• Task description: From the entries below, copy every line where the string "DRIVER" appears.

*** Given entries ***

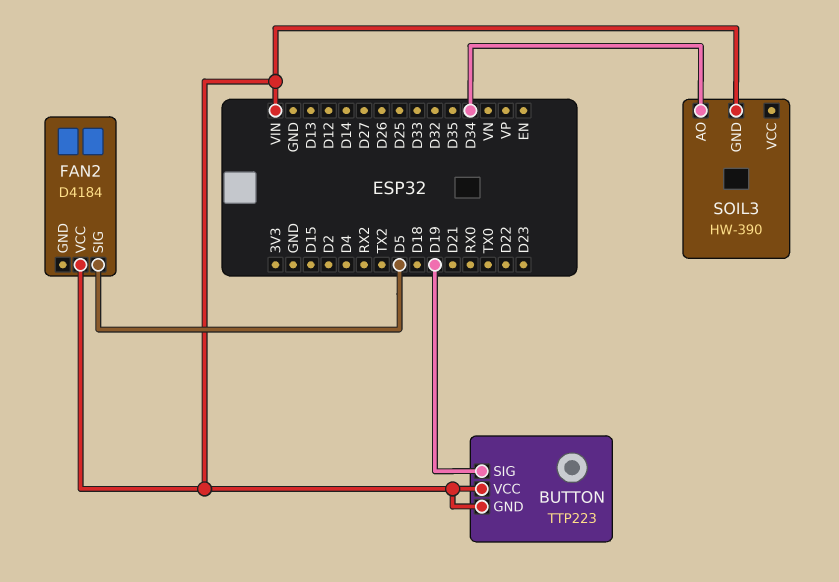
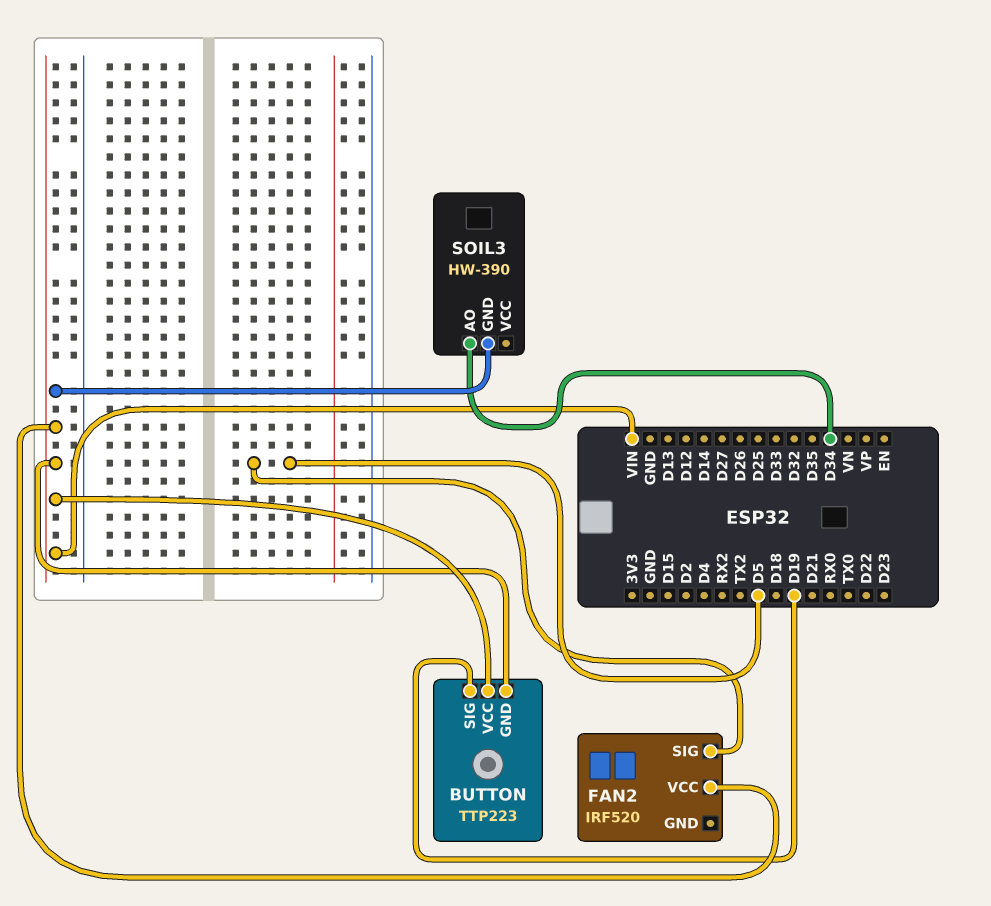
FAN2: D4184 -> IRF520

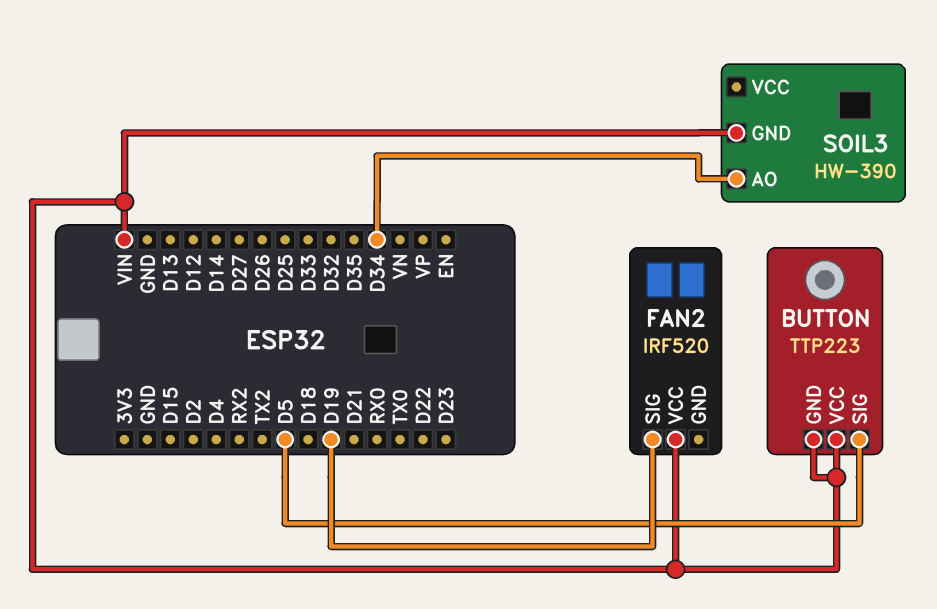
BUTTON pin SIG: D19 -> D5
FAN2 pin SIG: D5 -> D19

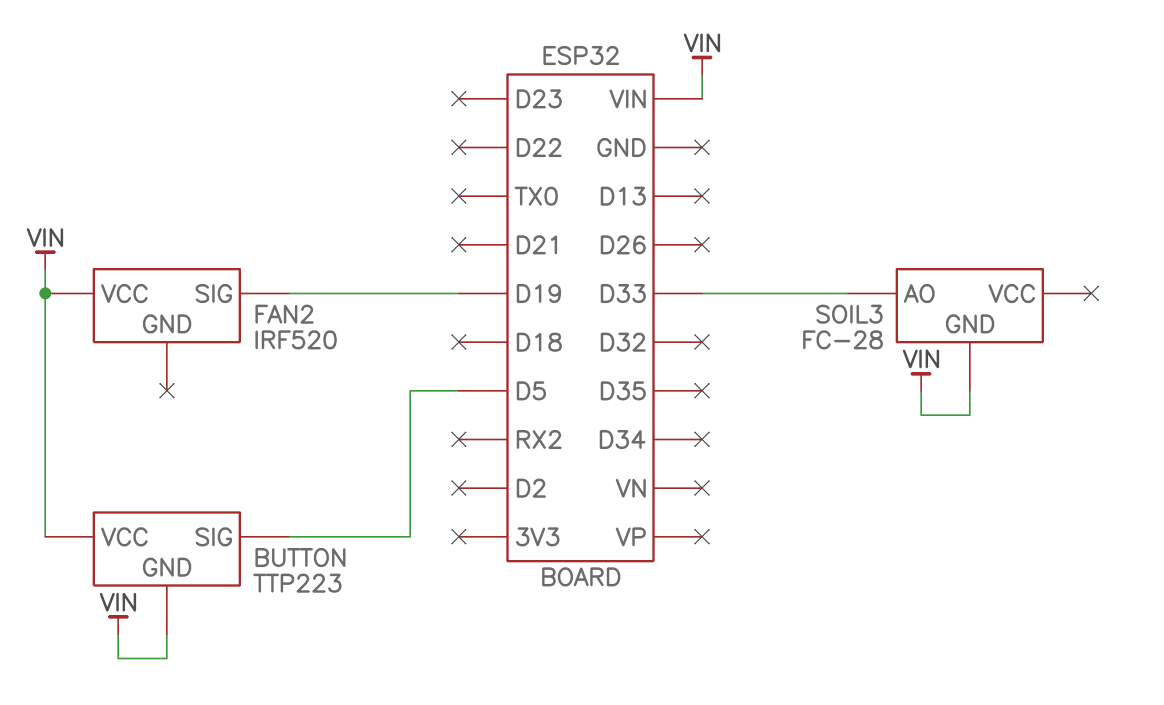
SOIL3: HW-390 -> FC-28
SOIL3 pin AO: D34 -> D33

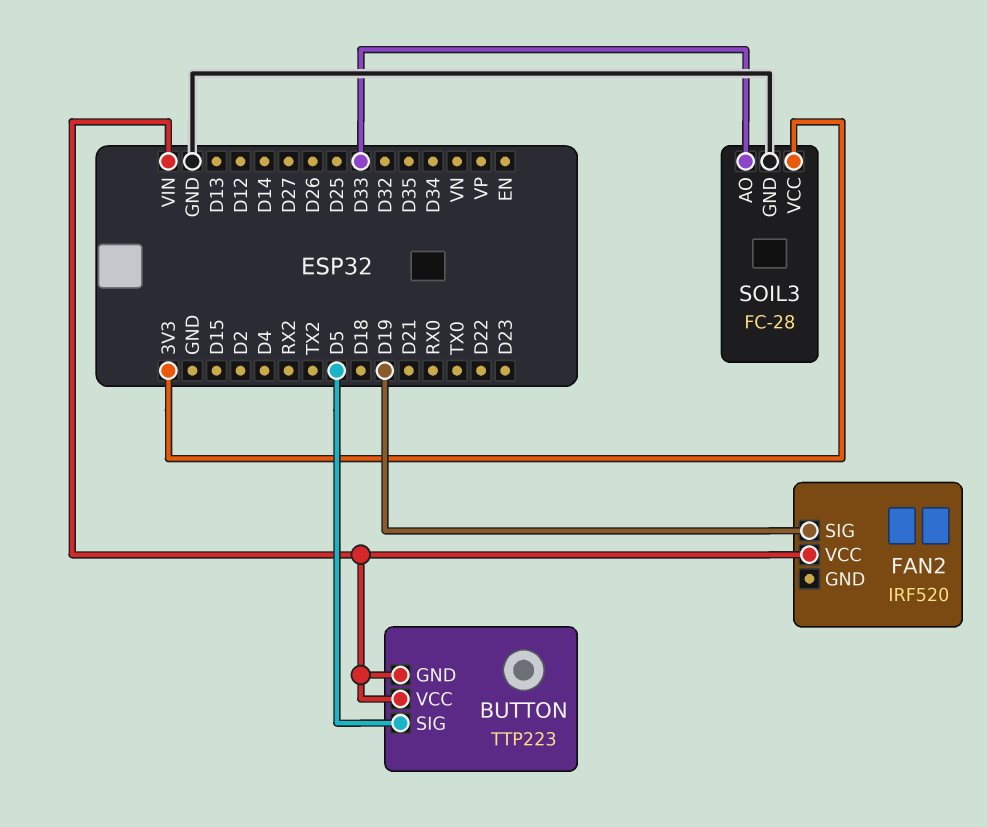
SOIL3 pin GND: VIN -> GND
SOIL3 pin VCC: none -> 3V3

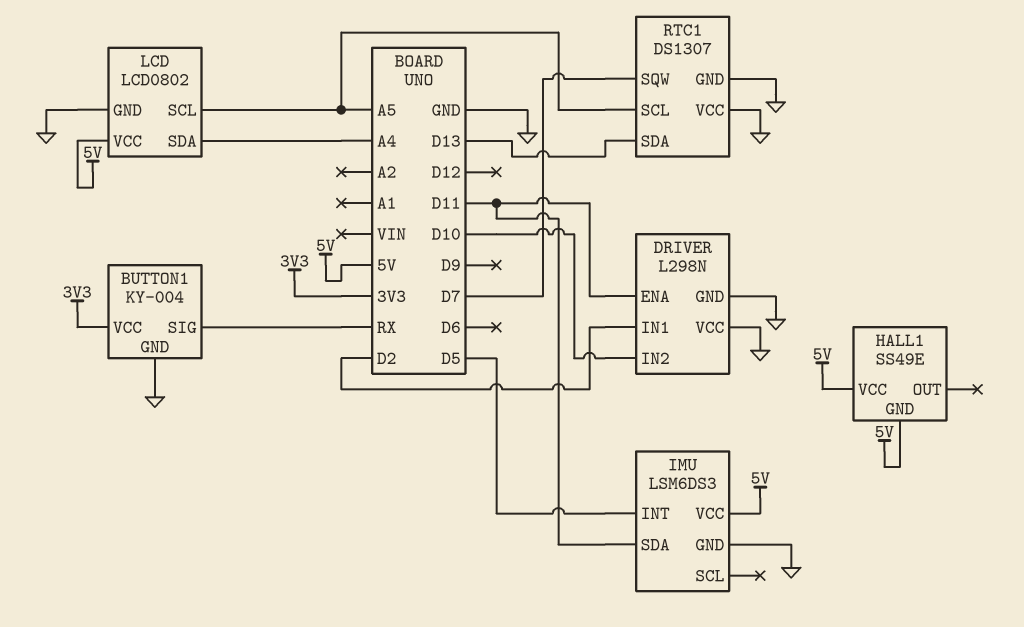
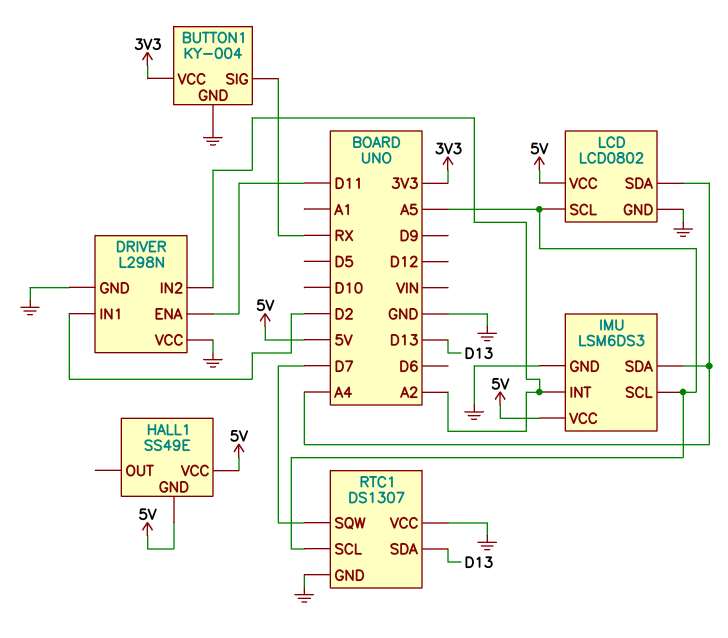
DRIVER pin IN2: D10 -> A2
IMU pin INT: D5 -> A2
IMU pin SCL: none -> A5
IMU pin SDA: D11 -> A4

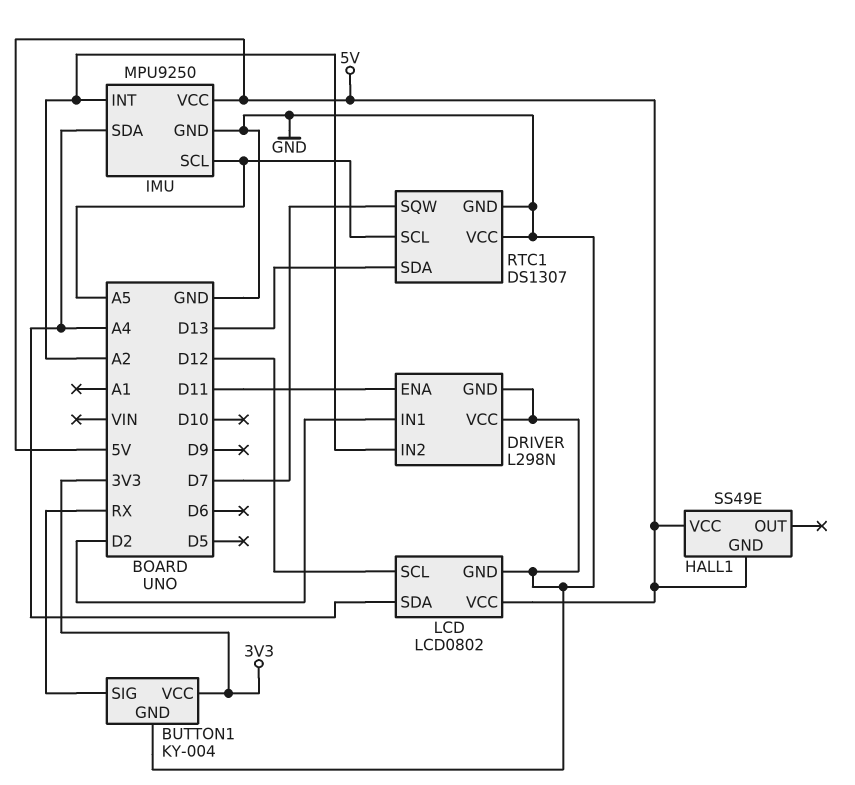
IMU: LSM6DS3 -> MPU9250
LCD pin SCL: A5 -> D12

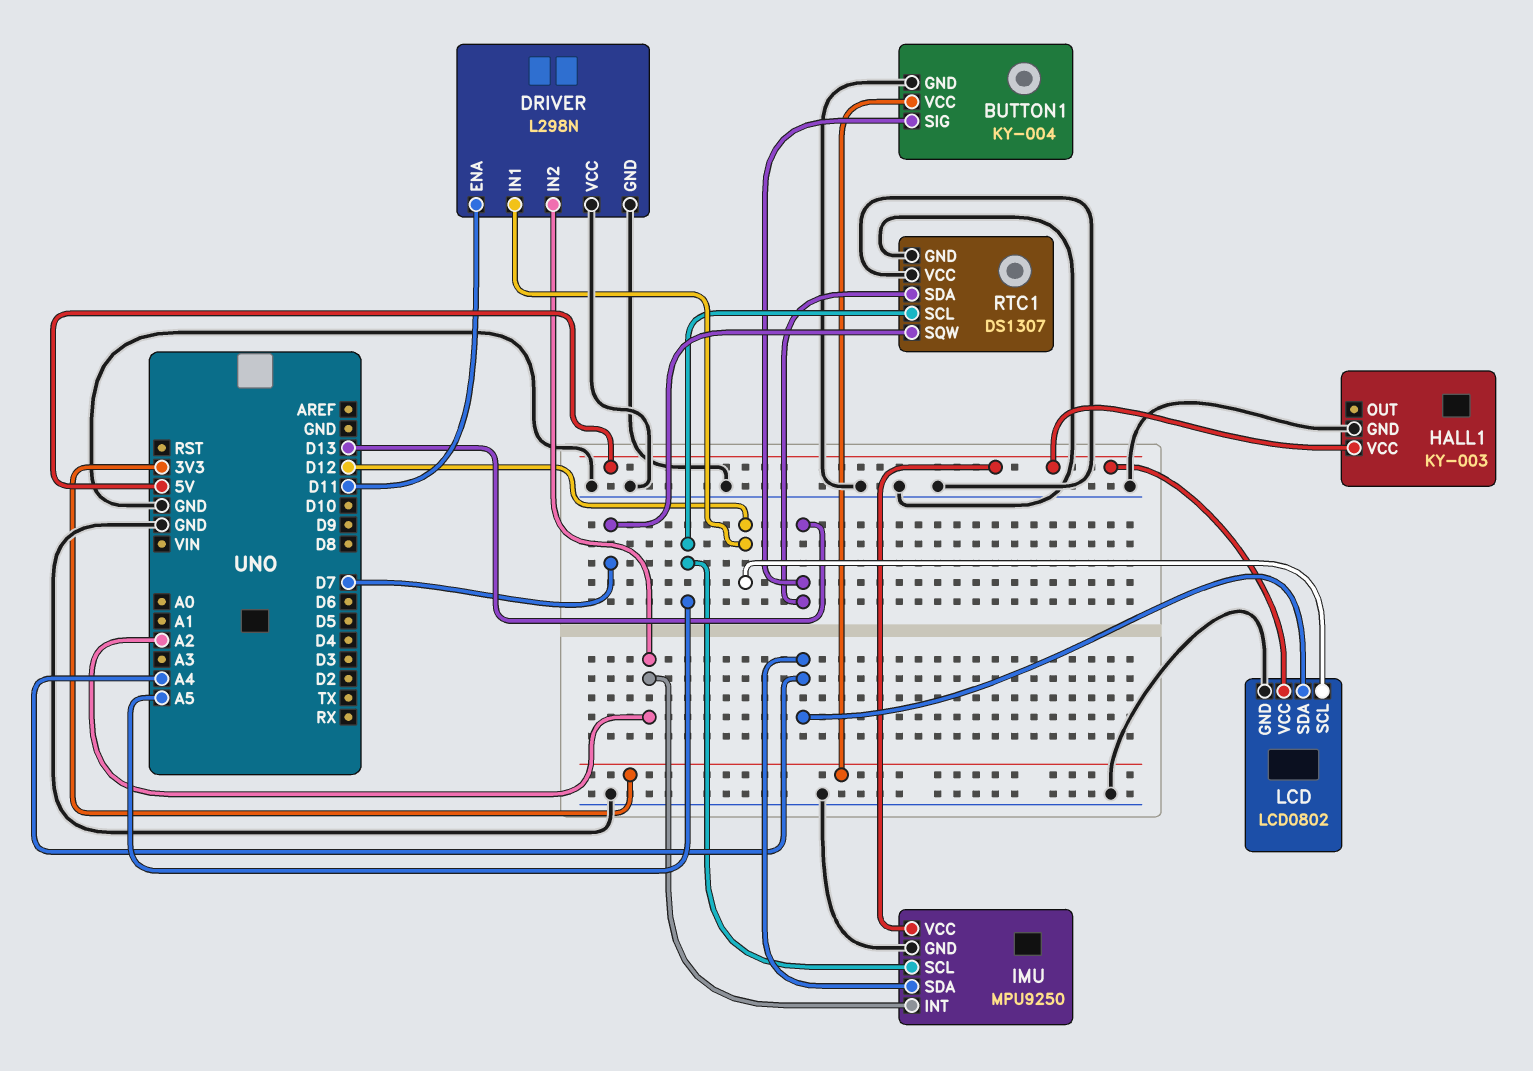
BUTTON1 pin SIG: RX -> D13
DRIVER pin IN1: D2 -> D12
HALL1: SS49E -> KY-003
HALL1 pin GND: 5V -> GND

*** End of Given entries ***

• Result:
DRIVER pin IN2: D10 -> A2
DRIVER pin IN1: D2 -> D12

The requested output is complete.